*Task*
Return the whole listing exactly, omitting the pictures.

*Data below*
◇ ◇ ◇ ◇ ◇ ◇ ◇
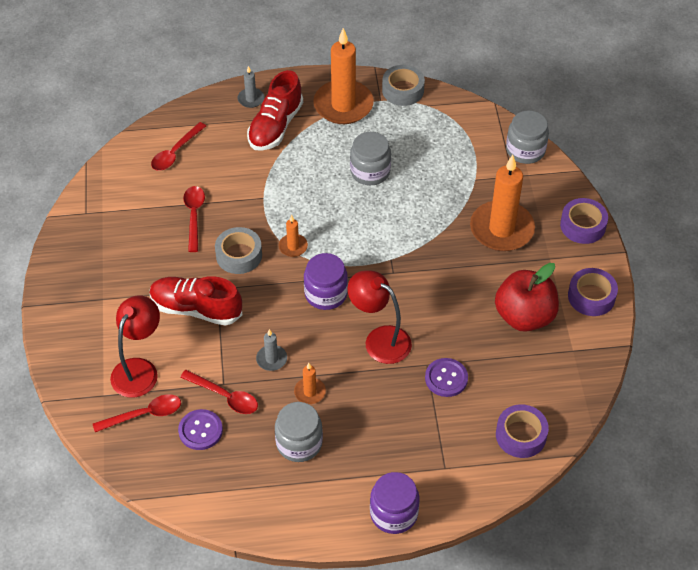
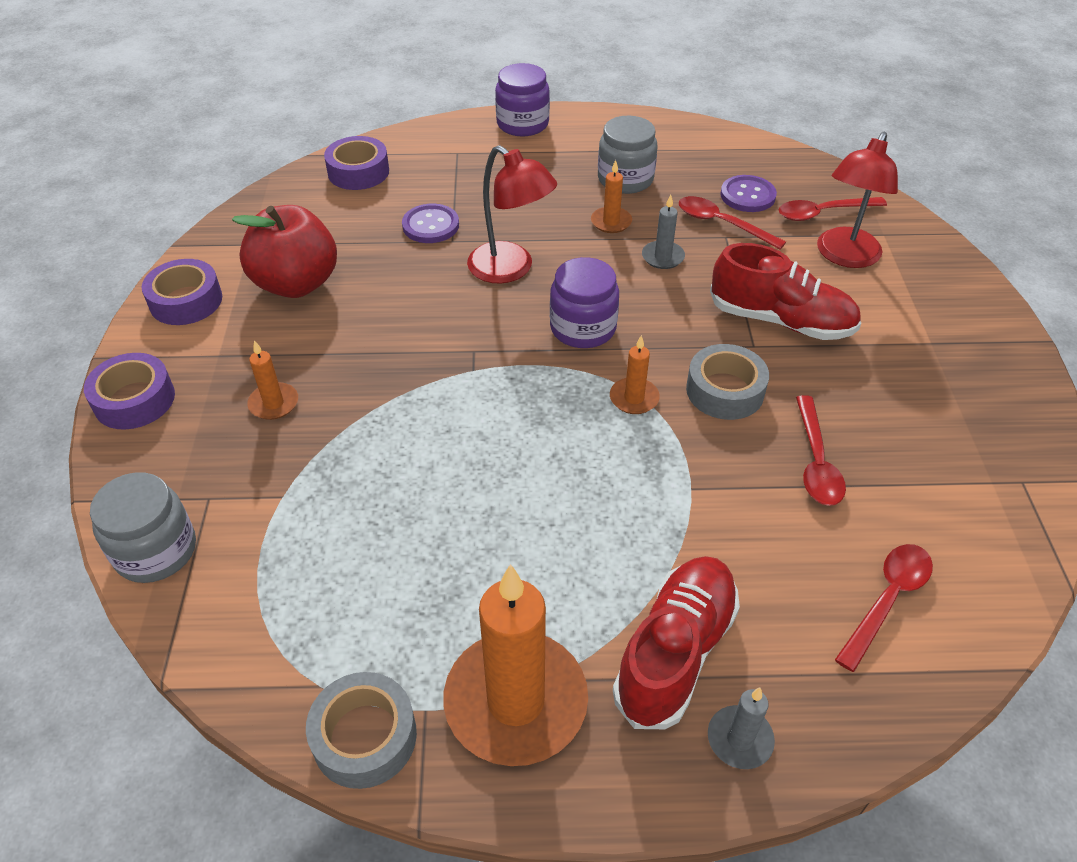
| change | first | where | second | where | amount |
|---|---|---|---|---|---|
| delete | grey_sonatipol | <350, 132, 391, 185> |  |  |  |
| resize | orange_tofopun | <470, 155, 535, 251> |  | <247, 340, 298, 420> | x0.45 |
◇ ◇ ◇ ◇ ◇ ◇ ◇
*Result of the exercise*
| change | first | where | second | where | amount |
|---|---|---|---|---|---|
| delete | grey_sonatipol | <350, 132, 391, 185> |  |  |  |
| resize | orange_tofopun | <470, 155, 535, 251> |  | <247, 340, 298, 420> | x0.45 |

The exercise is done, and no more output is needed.